◆ **Records shown**
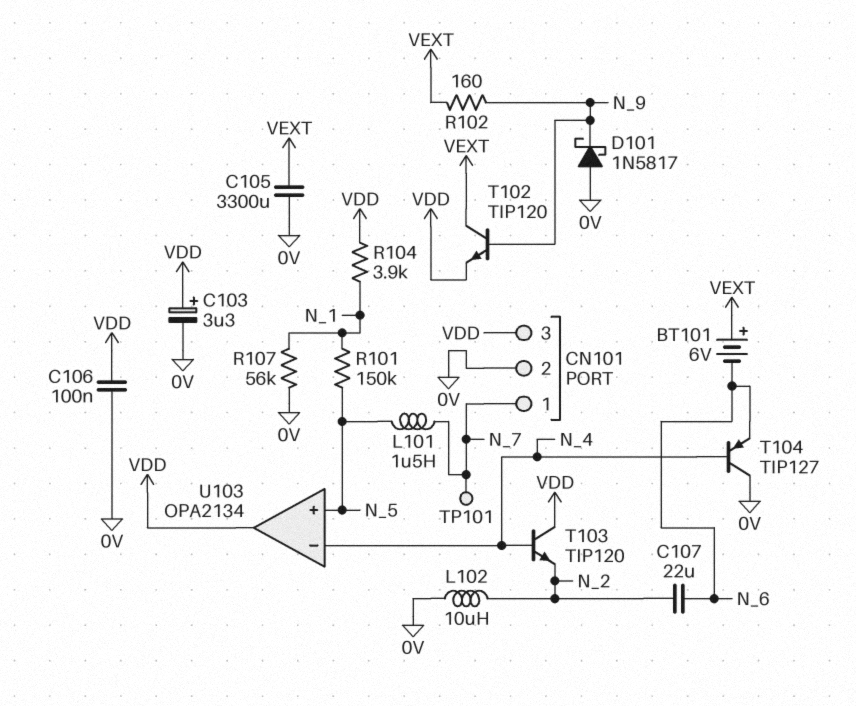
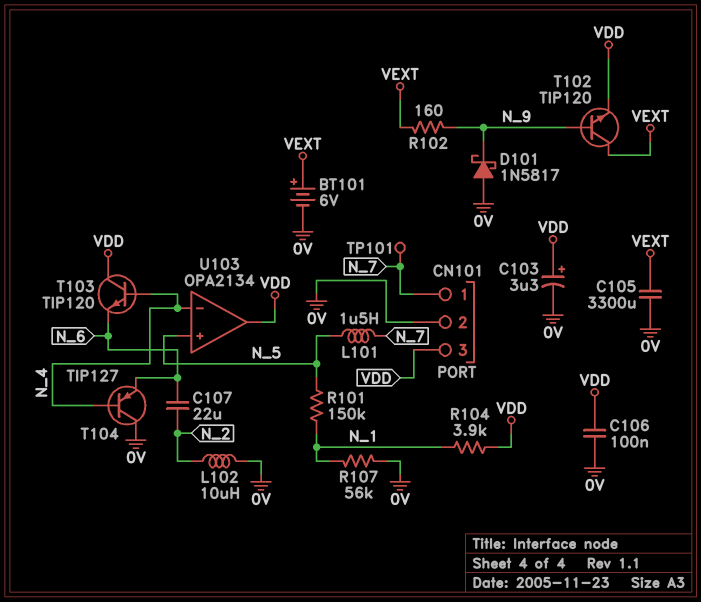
BT101: 6V (plus VEXT, minus N_6) -> 6V (plus VEXT, minus 0V)
T103: NPN TIP120 (B N_4, C VDD, E N_2) -> NPN TIP120 (B N_4, C VDD, E N_6)

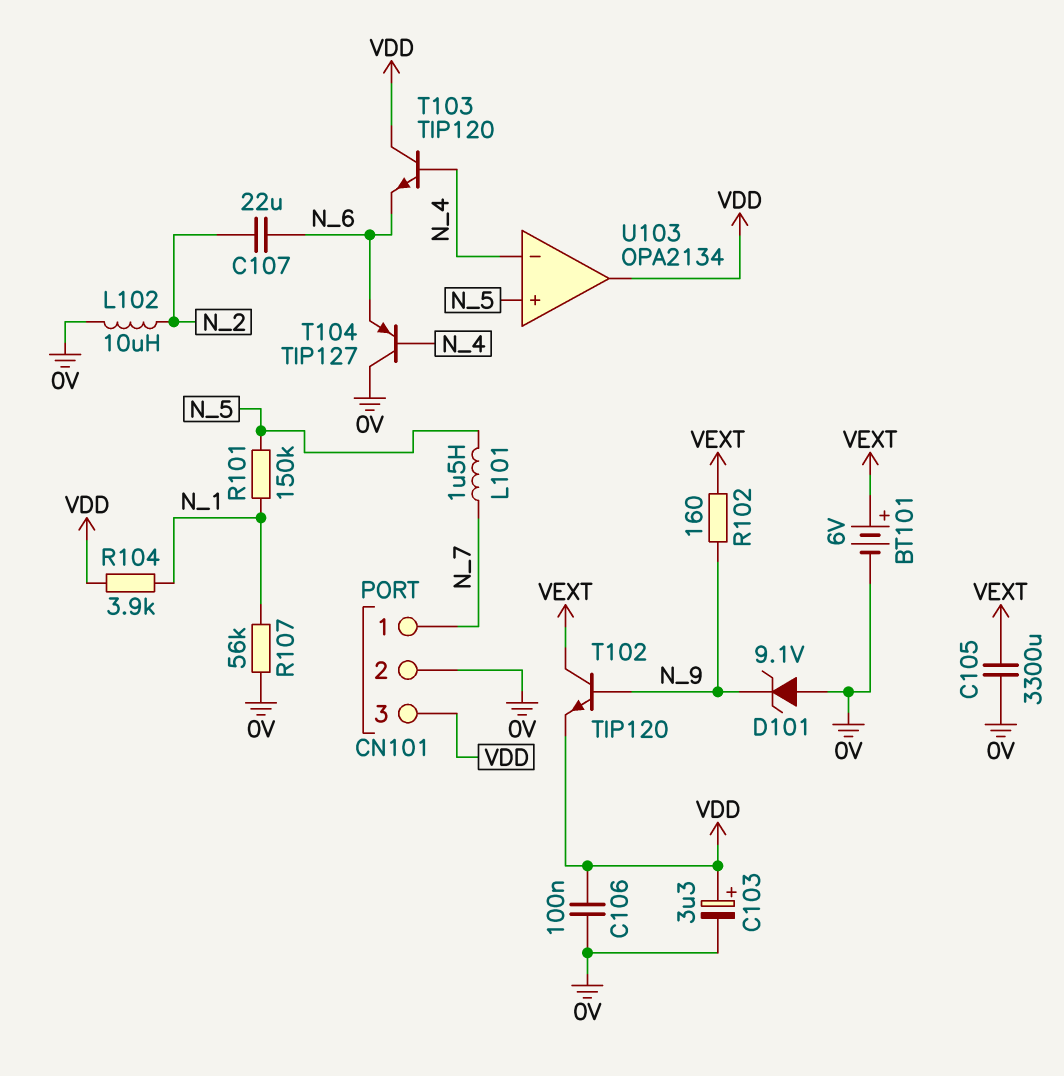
D101: schottky 1N5817 (A 0V, K N_9) -> zener 9.1V (A 0V, K N_9)
TP101: test point (N_7) -> none

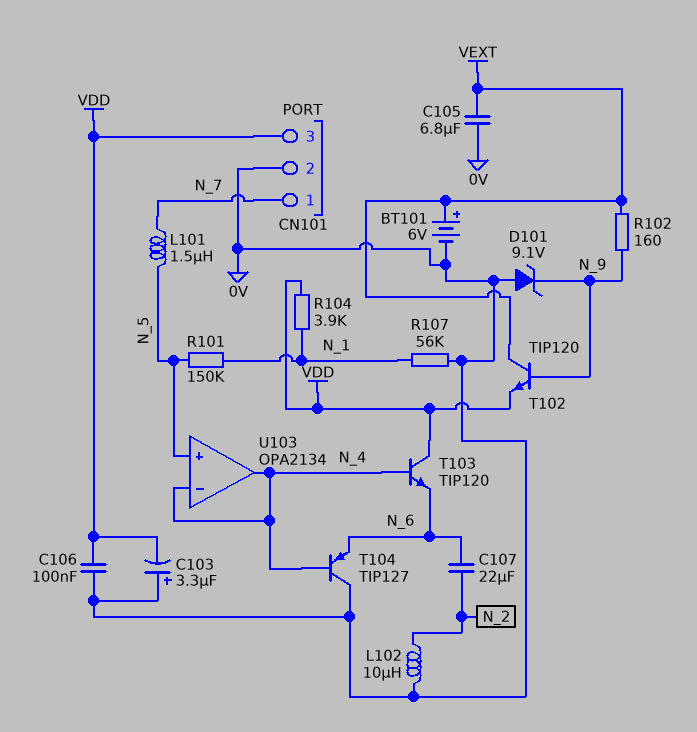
C103: 3.3uF (plus VDD, minus 0V) -> 3.3uF (plus 0V, minus VDD)
C105: 3300uF (0V, VEXT) -> 6.8uF (0V, VEXT)
U103 pin out: VDD -> N_4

◆ **About this exercise**
For each line in the entries that contains the string "VEXT", make a copy.

◆ **Task answer**
BT101: 6V (plus VEXT, minus N_6) -> 6V (plus VEXT, minus 0V)
C105: 3300uF (0V, VEXT) -> 6.8uF (0V, VEXT)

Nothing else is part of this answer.